EXERCISE PROMPT —
Every line with the string "brown" must be copied from the entries below.

SUPPLIED ENTRIES —
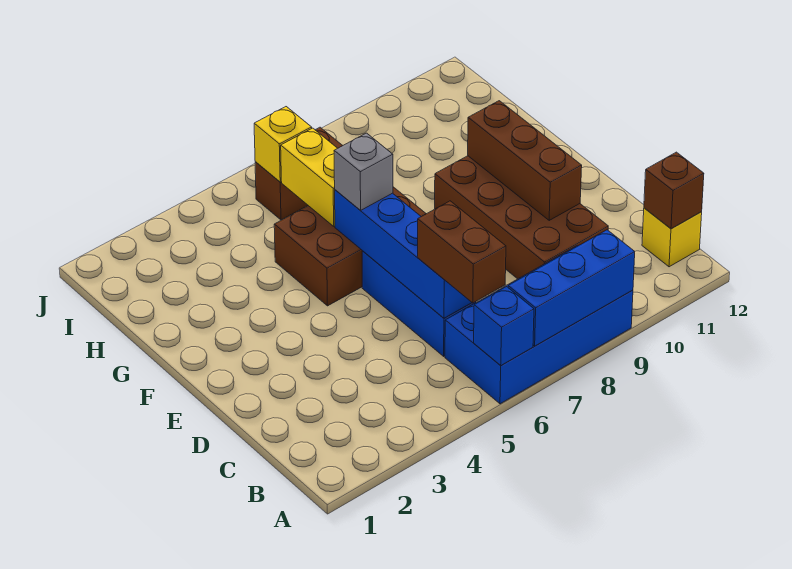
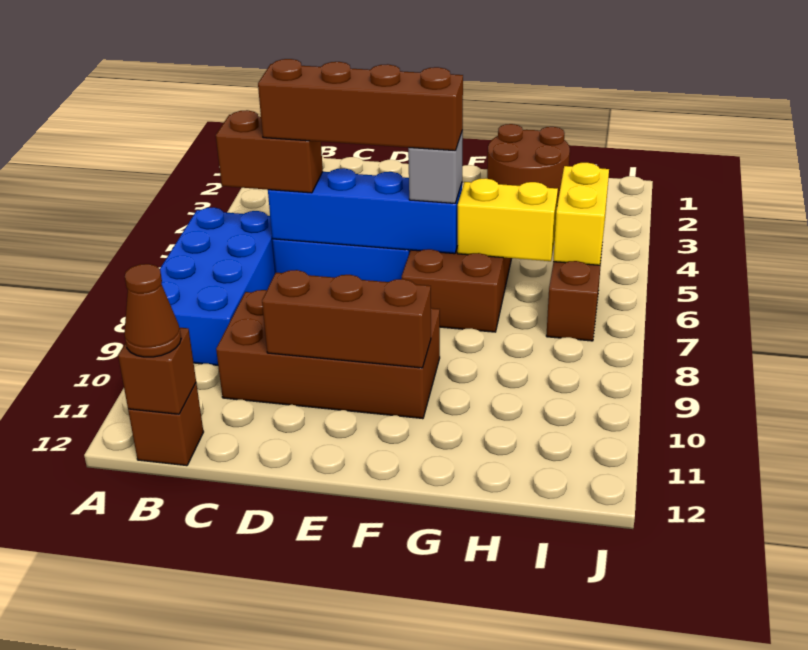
blue 1x1 brick [474,287,534,366] -> none
blue 1x3 brick [508,230,635,346] -> none
yellow 1x1 brick [642,208,702,267] -> brown 1x1 brick [128,383,203,466]
none -> brown 1x1 cone [124,264,181,357]
none -> brown 1x4 brick [258,59,463,151]
none -> brown 2x2 round brick [487,124,570,205]
yellow 1x1 brick [254,107,312,182] -> yellow 1x2 brick [553,163,609,265]

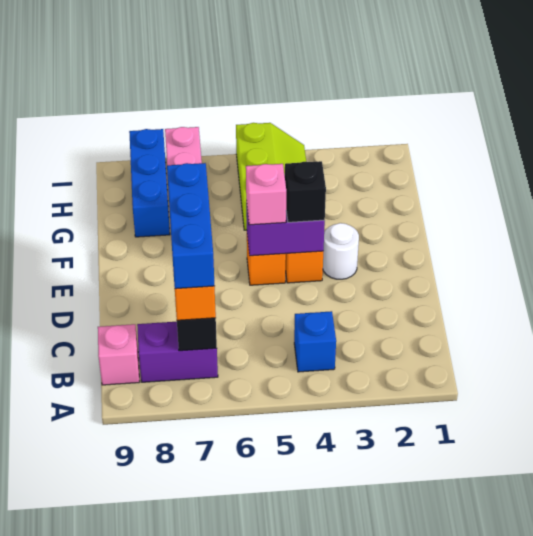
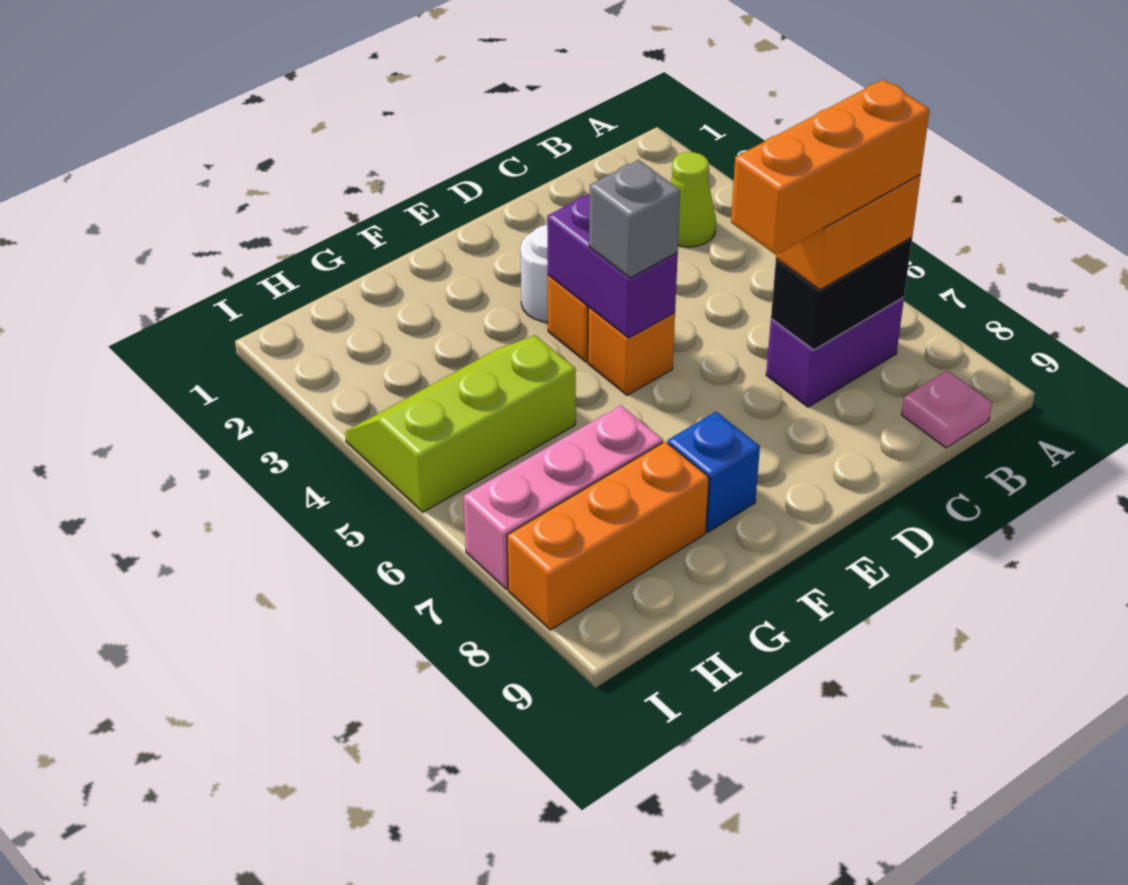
none -> lime 1x1 cone [671,152,716,247]
blue 1x1 brick [294,311,336,372] -> blue 1x1 brick moved to [668,412,760,532]
purple 1x2 brick [137,322,218,382] -> purple 1x2 brick turned to [766,297,904,407]
blue 1x3 brick [167,163,214,289] -> orange 1x3 brick [731,80,930,255]
pink 1x1 brick [98,324,139,385] -> pink 1x1 plate [902,371,992,448]
black 1x1 brick [285,161,326,222] -> none
pink 1x1 brick [246,164,286,225] -> grey 1x1 brick [589,160,681,278]
blue 1x3 brick [129,129,170,237] -> orange 1x3 brick [507,441,709,630]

TASK SOLUTION —
yellow 1x1 brick [642,208,702,267] -> brown 1x1 brick [128,383,203,466]
none -> brown 1x1 cone [124,264,181,357]
none -> brown 1x4 brick [258,59,463,151]
none -> brown 2x2 round brick [487,124,570,205]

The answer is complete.